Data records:
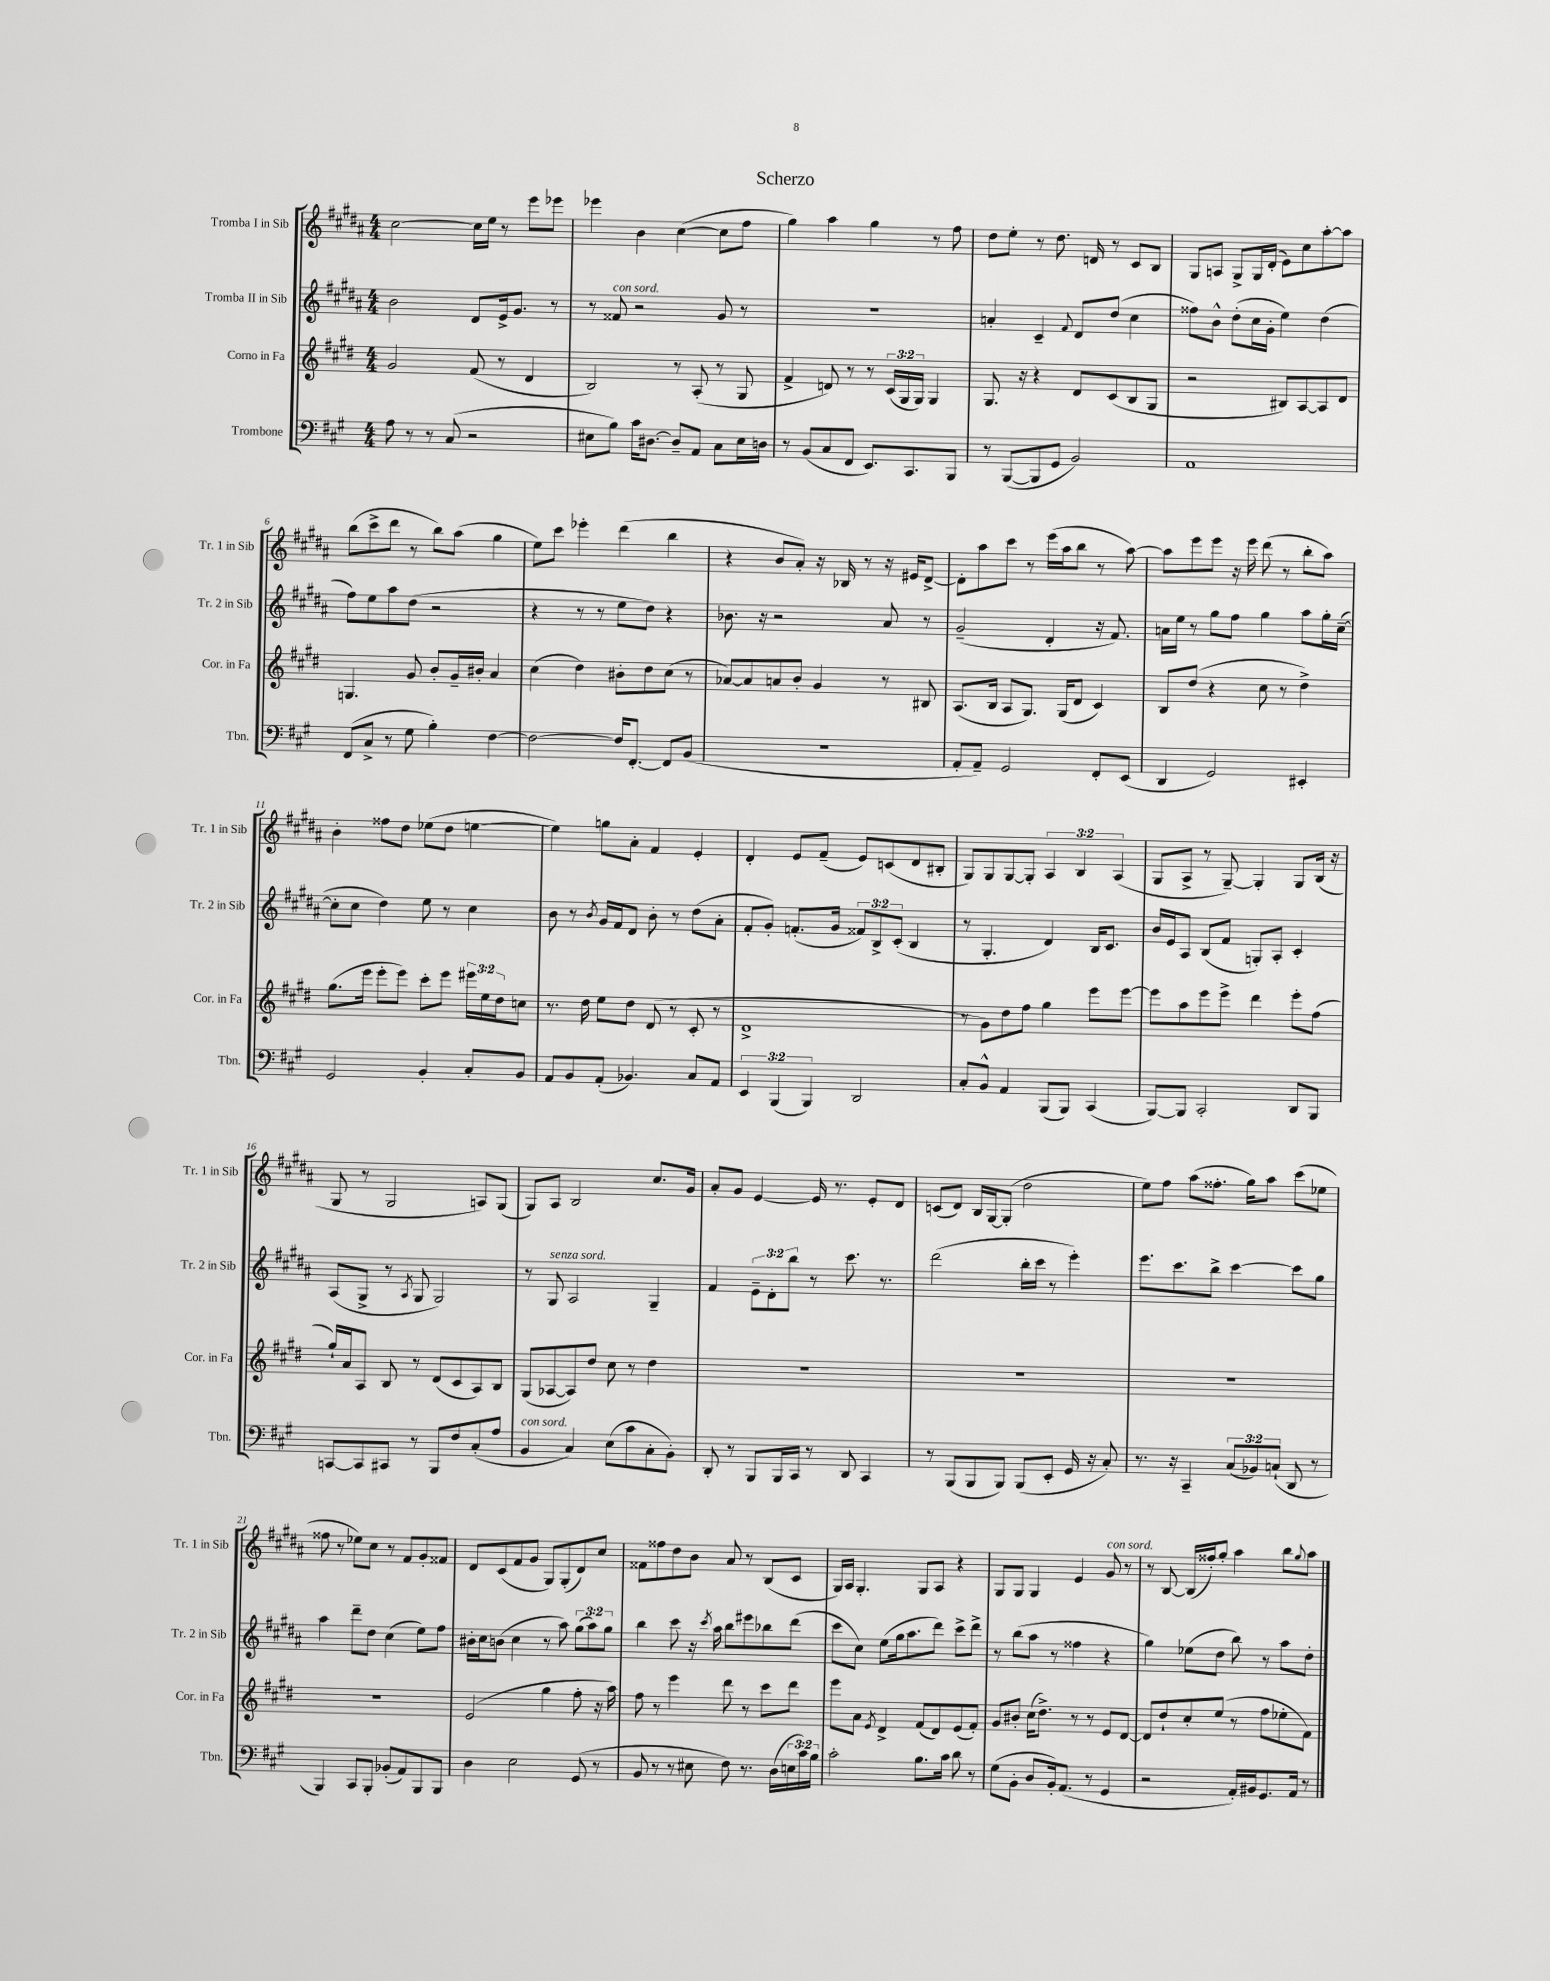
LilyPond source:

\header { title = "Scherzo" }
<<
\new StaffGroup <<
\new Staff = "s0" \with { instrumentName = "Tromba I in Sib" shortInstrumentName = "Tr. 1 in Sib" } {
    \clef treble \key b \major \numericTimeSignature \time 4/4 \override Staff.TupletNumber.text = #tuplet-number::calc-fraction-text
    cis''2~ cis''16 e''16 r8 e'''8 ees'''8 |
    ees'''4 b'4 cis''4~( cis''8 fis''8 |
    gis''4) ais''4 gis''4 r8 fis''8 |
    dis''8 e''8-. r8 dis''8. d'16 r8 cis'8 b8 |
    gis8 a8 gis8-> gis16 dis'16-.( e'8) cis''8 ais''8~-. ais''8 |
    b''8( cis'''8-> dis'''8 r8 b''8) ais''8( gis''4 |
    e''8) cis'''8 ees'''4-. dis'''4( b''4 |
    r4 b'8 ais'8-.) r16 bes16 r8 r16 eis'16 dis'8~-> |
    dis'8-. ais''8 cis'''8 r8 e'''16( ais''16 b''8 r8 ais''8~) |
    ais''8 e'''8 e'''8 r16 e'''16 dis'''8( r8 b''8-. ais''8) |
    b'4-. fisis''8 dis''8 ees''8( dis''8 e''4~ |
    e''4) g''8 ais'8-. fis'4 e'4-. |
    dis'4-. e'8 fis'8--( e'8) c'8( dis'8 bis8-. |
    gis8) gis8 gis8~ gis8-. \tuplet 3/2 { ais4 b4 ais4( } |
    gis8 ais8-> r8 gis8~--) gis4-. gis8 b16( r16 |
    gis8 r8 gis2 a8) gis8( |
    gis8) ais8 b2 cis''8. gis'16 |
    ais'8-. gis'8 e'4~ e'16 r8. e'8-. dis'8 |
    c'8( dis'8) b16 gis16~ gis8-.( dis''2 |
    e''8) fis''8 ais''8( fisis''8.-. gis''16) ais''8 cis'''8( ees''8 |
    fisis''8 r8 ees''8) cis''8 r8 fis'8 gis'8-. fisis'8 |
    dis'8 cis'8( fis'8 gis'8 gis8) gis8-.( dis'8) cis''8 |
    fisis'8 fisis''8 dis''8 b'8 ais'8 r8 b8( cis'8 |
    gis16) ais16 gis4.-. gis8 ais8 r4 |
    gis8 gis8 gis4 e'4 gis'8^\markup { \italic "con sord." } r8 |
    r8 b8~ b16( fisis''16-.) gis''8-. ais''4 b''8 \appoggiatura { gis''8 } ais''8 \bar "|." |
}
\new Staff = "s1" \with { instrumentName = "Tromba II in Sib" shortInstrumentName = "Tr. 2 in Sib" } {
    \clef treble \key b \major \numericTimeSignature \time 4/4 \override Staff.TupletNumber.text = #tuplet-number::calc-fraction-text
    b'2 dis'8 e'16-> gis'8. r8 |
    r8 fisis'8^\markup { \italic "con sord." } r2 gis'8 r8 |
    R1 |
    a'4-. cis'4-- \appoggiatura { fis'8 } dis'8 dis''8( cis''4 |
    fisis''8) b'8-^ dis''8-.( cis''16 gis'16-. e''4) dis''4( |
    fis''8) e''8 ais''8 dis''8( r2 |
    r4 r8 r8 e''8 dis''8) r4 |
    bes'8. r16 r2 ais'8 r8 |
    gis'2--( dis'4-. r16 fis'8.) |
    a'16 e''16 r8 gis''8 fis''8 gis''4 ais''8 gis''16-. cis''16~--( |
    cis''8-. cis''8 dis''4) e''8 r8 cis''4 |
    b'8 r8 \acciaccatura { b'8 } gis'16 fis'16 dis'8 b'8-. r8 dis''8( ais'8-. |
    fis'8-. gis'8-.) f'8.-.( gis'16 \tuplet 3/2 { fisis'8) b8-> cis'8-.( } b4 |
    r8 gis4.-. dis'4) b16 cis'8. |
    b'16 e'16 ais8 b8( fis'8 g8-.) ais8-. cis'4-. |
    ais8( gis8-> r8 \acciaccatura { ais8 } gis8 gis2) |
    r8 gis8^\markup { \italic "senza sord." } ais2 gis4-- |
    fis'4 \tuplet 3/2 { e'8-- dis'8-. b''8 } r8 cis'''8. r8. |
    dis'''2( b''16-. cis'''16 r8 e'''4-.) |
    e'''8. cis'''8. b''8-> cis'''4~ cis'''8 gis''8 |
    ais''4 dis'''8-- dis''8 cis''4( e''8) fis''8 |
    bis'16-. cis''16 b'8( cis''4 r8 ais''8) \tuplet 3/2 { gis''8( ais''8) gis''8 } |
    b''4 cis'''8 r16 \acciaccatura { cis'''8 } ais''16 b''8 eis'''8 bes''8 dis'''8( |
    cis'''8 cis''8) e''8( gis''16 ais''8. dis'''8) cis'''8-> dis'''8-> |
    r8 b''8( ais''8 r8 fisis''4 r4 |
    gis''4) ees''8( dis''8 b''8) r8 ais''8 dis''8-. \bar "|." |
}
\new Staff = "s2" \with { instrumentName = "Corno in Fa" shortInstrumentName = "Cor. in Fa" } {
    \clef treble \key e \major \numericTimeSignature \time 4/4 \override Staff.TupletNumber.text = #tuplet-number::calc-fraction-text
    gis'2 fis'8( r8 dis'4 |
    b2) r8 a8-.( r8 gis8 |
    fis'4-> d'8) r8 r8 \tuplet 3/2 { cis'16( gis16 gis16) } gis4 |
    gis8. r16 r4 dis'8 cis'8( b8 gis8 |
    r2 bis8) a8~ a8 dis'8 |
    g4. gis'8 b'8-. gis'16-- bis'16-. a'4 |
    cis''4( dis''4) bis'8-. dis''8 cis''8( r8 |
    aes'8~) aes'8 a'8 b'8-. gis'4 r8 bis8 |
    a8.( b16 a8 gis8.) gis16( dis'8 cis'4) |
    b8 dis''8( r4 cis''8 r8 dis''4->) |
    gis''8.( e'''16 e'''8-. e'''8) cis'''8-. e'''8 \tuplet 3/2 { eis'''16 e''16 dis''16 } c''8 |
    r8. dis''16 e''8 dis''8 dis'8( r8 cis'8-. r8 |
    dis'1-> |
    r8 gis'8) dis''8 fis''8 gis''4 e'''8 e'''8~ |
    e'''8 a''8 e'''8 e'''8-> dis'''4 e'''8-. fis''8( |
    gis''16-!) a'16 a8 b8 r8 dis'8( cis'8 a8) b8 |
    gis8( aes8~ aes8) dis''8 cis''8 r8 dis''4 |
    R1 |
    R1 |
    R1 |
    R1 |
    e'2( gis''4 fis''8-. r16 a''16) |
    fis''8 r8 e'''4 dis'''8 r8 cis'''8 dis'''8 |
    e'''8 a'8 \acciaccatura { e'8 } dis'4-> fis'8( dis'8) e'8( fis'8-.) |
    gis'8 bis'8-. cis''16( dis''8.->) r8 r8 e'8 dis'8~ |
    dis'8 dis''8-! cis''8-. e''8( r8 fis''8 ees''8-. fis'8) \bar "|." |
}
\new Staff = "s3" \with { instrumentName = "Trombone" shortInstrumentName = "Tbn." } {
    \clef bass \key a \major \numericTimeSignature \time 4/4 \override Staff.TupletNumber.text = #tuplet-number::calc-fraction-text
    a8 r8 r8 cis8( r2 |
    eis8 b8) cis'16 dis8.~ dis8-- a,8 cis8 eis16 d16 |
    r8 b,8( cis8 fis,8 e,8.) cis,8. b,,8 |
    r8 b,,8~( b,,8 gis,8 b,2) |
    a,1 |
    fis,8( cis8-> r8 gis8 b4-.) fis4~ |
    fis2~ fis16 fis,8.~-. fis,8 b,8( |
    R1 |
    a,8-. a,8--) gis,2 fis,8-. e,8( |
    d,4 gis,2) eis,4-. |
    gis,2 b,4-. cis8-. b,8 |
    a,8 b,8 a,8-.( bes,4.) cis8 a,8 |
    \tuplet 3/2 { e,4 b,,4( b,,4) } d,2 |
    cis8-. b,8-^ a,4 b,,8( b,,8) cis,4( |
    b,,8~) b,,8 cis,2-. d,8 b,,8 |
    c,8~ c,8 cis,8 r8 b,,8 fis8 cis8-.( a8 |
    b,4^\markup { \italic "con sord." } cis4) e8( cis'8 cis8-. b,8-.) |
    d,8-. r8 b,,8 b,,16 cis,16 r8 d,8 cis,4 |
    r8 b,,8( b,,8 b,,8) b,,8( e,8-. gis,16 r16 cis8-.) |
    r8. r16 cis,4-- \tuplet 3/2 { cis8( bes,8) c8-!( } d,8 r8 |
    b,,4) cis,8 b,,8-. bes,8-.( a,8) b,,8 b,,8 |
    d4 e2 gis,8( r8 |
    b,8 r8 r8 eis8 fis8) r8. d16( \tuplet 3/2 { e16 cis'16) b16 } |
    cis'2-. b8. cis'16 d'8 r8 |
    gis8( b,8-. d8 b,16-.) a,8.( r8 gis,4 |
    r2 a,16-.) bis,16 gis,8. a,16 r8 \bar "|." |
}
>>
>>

▸ **WHAT TO DO**
Count the lines in the data above that contain the string "italic". Give the number alone.

▸ **CORRECT RESPONSE**
4